§ **Records supplied**:

········

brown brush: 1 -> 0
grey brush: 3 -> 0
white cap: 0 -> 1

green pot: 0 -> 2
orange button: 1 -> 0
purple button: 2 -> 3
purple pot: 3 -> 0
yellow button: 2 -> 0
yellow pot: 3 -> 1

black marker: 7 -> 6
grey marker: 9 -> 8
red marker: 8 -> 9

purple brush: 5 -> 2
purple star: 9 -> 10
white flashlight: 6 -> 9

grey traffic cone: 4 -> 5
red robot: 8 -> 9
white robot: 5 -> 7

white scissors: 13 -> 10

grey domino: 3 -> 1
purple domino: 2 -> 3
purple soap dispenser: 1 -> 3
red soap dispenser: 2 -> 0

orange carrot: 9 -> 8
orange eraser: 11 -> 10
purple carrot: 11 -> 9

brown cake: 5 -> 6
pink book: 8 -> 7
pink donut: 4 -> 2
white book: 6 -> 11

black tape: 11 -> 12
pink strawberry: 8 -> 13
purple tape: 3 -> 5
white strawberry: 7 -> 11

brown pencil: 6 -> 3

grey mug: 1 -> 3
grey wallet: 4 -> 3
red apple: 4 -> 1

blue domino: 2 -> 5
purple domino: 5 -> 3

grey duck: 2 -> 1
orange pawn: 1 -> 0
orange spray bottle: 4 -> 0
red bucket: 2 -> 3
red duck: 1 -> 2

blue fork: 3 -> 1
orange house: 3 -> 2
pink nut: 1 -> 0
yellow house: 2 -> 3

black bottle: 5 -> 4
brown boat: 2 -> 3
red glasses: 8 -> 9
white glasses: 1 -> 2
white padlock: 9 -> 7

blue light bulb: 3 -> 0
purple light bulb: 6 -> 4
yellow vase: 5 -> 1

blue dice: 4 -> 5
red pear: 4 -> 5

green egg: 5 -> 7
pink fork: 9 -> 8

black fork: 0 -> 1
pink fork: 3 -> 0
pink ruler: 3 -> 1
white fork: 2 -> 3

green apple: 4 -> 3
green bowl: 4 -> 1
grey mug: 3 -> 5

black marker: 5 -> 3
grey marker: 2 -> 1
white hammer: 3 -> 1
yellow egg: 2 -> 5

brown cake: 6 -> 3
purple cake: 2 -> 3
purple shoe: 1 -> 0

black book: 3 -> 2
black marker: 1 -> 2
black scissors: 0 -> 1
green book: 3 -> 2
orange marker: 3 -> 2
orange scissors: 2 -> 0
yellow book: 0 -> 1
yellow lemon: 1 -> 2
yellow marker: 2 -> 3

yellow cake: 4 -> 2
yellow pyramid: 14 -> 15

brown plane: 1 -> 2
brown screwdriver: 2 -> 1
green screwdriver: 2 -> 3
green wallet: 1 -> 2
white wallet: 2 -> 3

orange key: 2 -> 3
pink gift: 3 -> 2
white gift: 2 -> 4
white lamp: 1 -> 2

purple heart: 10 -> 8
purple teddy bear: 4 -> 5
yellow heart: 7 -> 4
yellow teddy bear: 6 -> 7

········

§ **Assigned task**:
Scan the records above for the word "domino" and return every line where it occurs.

§ **Exercise solution**:
grey domino: 3 -> 1
purple domino: 2 -> 3
blue domino: 2 -> 5
purple domino: 5 -> 3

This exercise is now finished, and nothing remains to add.